> Provided records
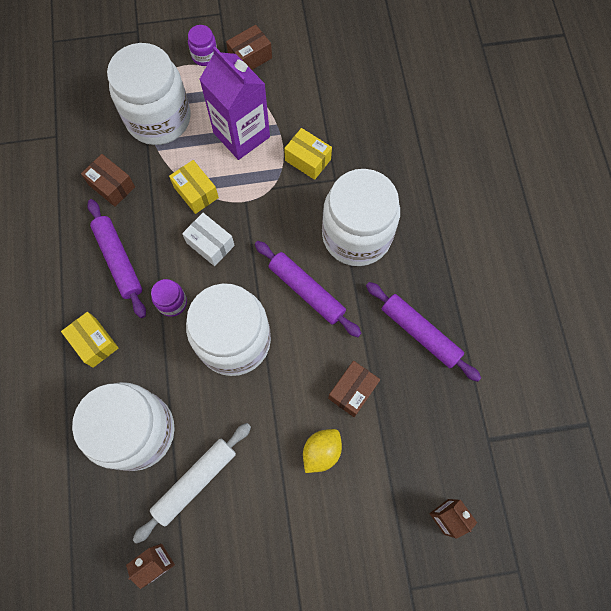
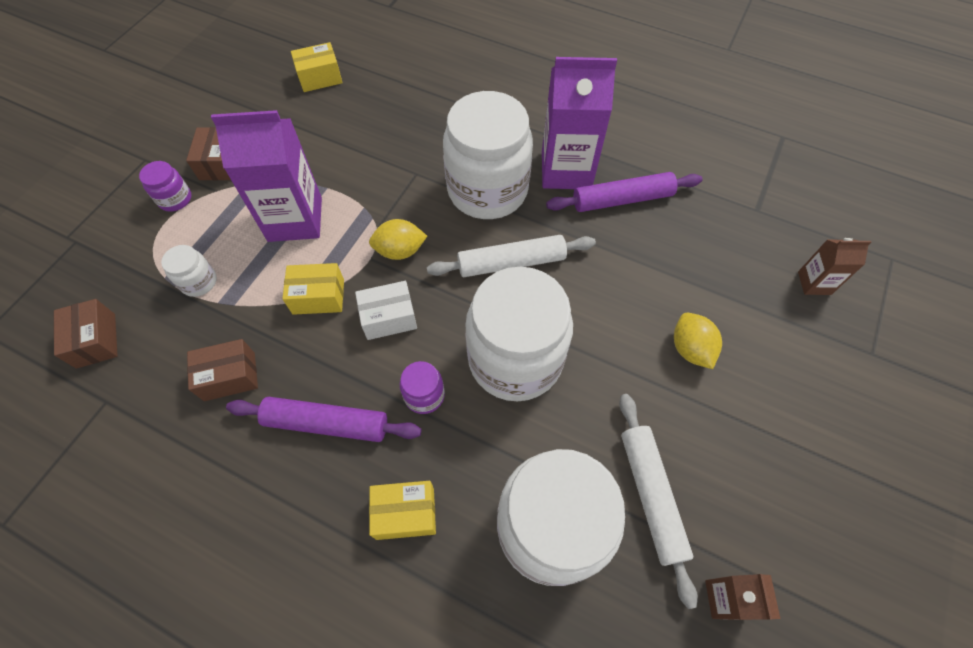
camera: 55 degrees left, 10 degrees down
(158, 119) = (199, 282): white jar -> white jar, size x0.42
(264, 215) = (400, 251): none -> yellow lemon
(306, 291) = (511, 263): purple rolling pin -> white rolling pin
(308, 160) = (376, 182): yellow box -> yellow box (320, 78)
(352, 391) = (643, 285): brown box -> brown box (96, 340)
(417, 277) = (566, 170): none -> purple carton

> Goal of the exercise
Begin with the line that contains "(306, 291) = (511, 263): purple" and quote each line after it exactly, stopping after the last line of the data.

> Task solution
(306, 291) = (511, 263): purple rolling pin -> white rolling pin
(308, 160) = (376, 182): yellow box -> yellow box (320, 78)
(352, 391) = (643, 285): brown box -> brown box (96, 340)
(417, 277) = (566, 170): none -> purple carton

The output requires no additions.